━━━━━ WORKING DATA

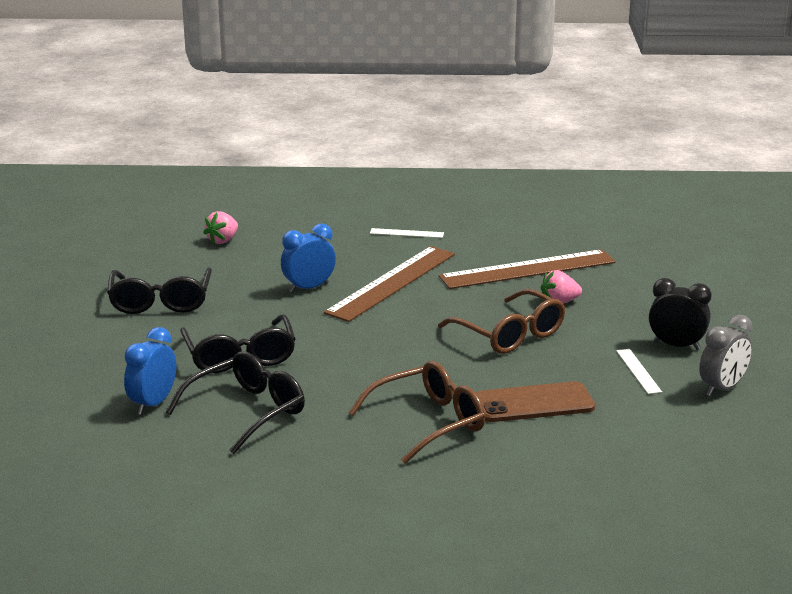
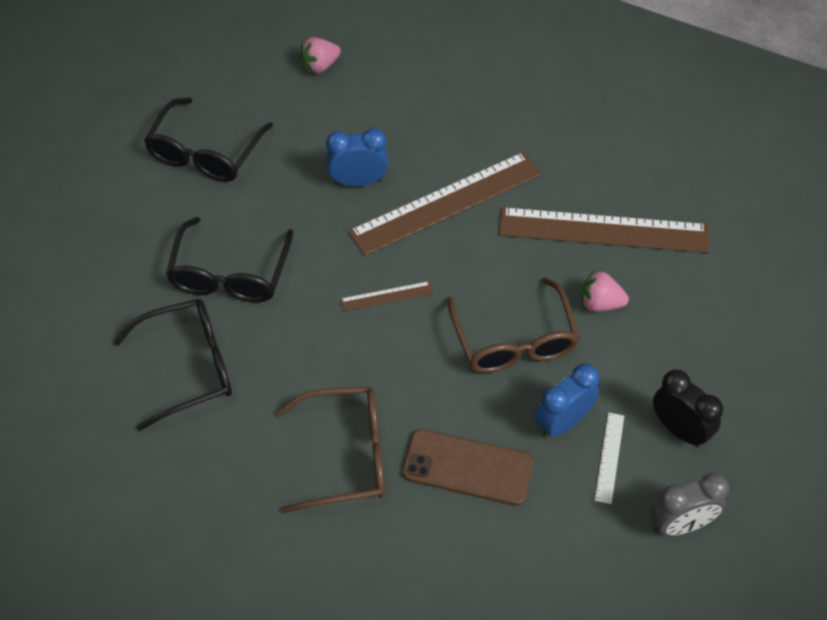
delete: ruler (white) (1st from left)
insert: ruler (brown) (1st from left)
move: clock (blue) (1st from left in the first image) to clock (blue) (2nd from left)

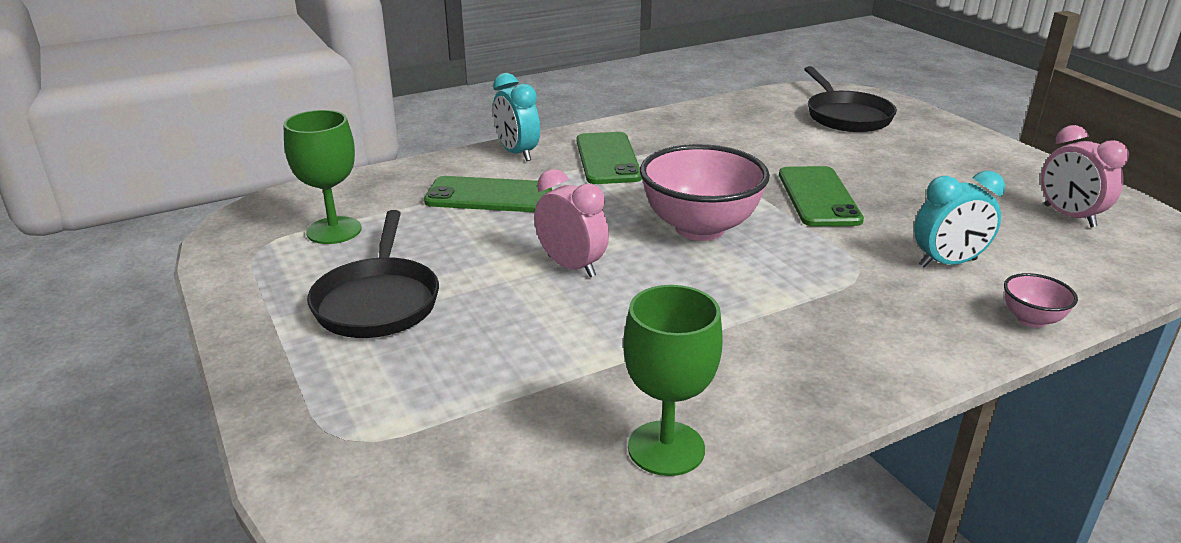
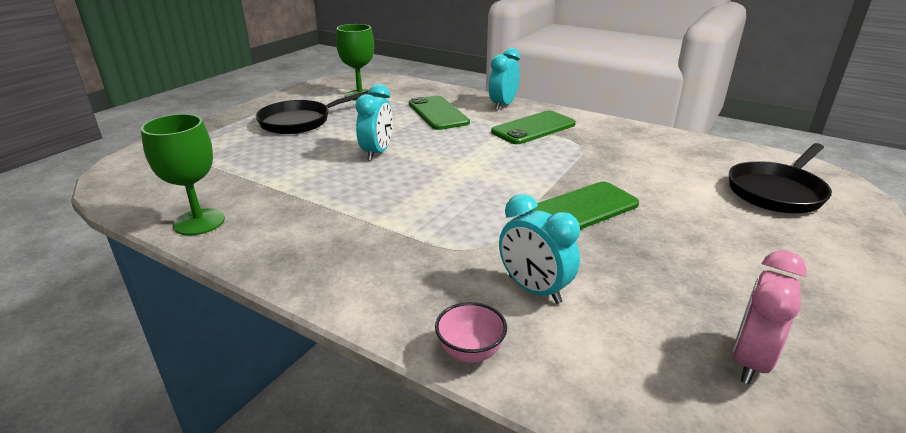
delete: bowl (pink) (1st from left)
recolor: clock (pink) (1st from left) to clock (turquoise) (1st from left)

━━━━━━━━━━

EXERCISE DIRECTIONS >> Write every record out again exactly; no pictures belong in the copy.

ANSWER SPACE >>
delete: ruler (white) (1st from left)
insert: ruler (brown) (1st from left)
move: clock (blue) (1st from left in the first image) to clock (blue) (2nd from left)

delete: bowl (pink) (1st from left)
recolor: clock (pink) (1st from left) to clock (turquoise) (1st from left)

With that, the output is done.